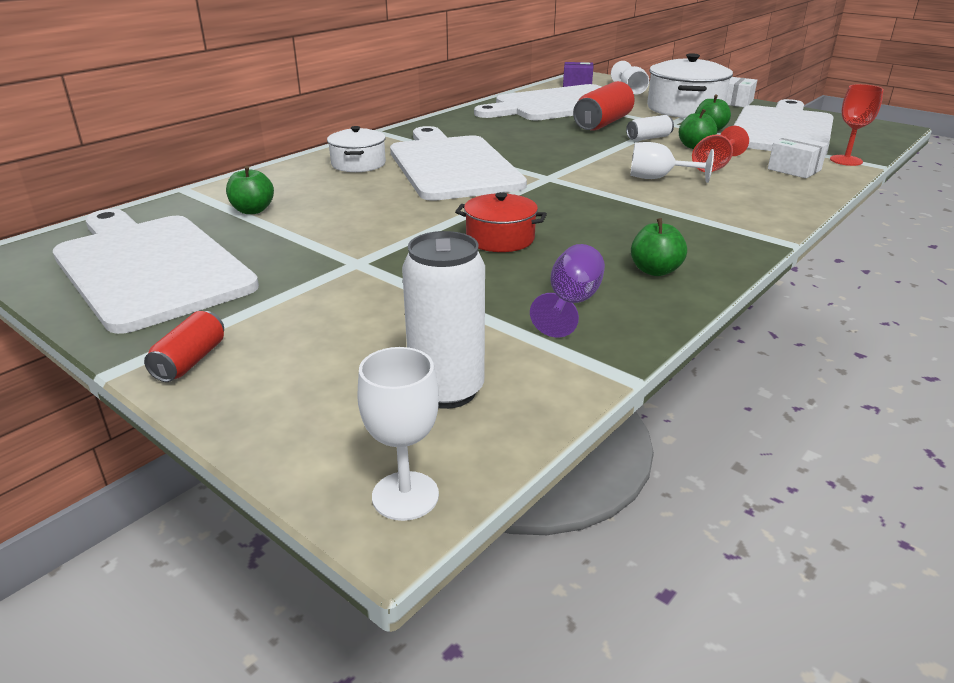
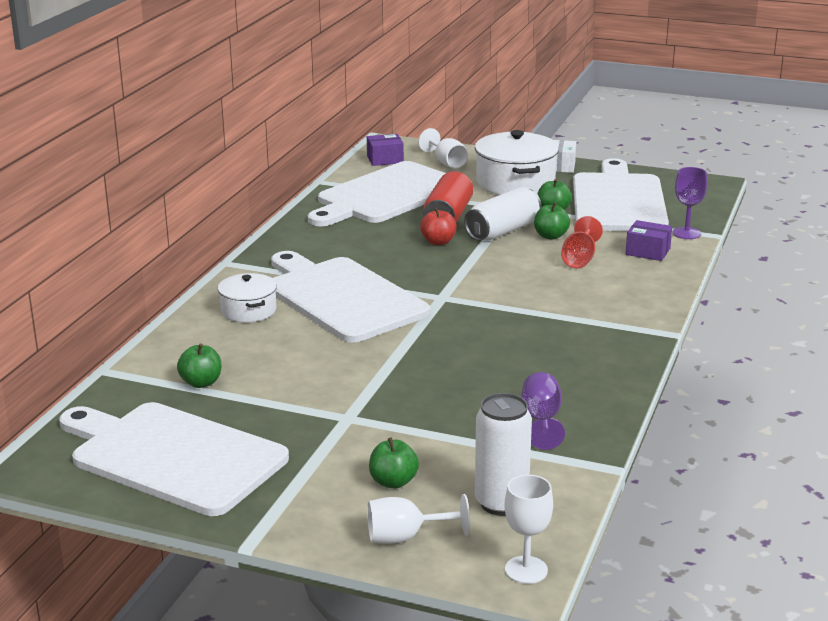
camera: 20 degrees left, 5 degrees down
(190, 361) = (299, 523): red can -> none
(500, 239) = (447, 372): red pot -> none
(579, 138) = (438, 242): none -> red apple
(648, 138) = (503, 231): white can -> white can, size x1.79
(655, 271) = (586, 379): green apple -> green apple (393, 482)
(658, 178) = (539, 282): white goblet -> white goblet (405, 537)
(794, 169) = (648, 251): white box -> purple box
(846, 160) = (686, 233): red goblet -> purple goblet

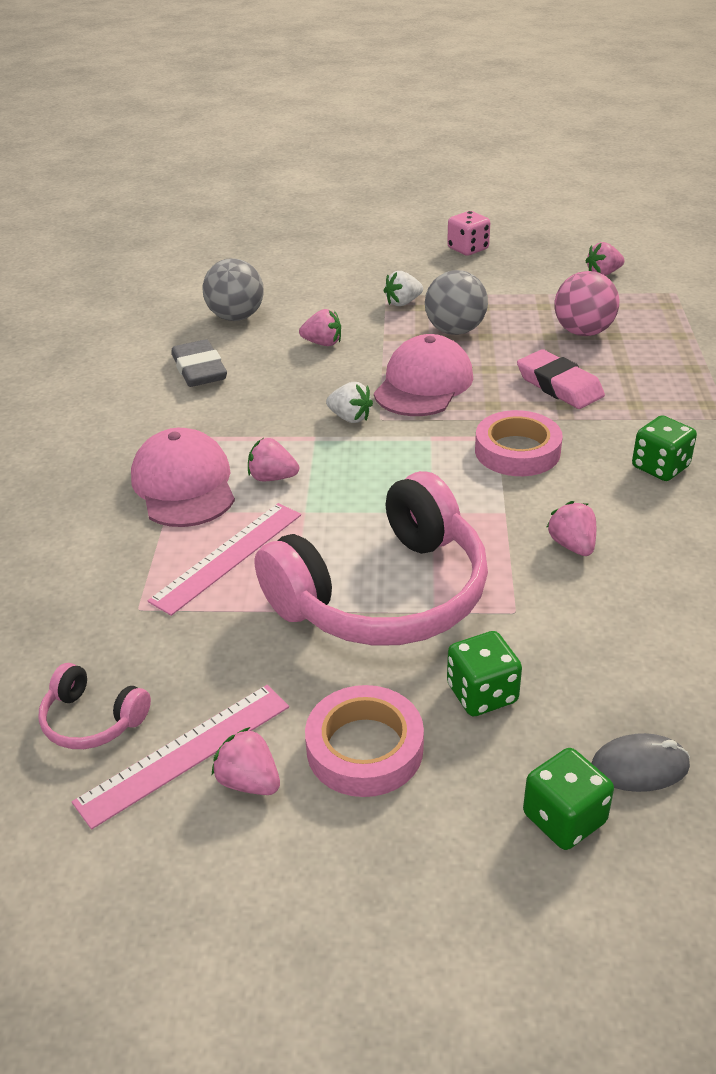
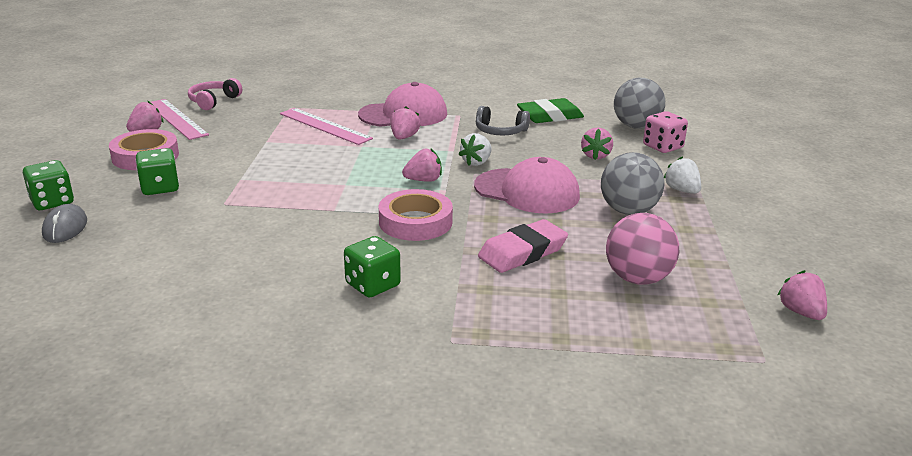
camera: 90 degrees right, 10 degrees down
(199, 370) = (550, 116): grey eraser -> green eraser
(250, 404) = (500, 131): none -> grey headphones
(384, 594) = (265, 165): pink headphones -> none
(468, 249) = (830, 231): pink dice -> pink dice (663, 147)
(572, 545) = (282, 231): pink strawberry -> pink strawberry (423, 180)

※ ※ ※

→ **What is required**:
Everything in the entries except the images must be copied exactly.

→ **Output**:
camera: 20 degrees left, 5 degrees down
(190, 361) = (299, 523): red can -> none
(500, 239) = (447, 372): red pot -> none
(579, 138) = (438, 242): none -> red apple
(648, 138) = (503, 231): white can -> white can, size x1.79
(655, 271) = (586, 379): green apple -> green apple (393, 482)
(658, 178) = (539, 282): white goblet -> white goblet (405, 537)
(794, 169) = (648, 251): white box -> purple box
(846, 160) = (686, 233): red goblet -> purple goblet

camera: 90 degrees right, 10 degrees down
(199, 370) = (550, 116): grey eraser -> green eraser
(250, 404) = (500, 131): none -> grey headphones
(384, 594) = (265, 165): pink headphones -> none
(468, 249) = (830, 231): pink dice -> pink dice (663, 147)
(572, 545) = (282, 231): pink strawberry -> pink strawberry (423, 180)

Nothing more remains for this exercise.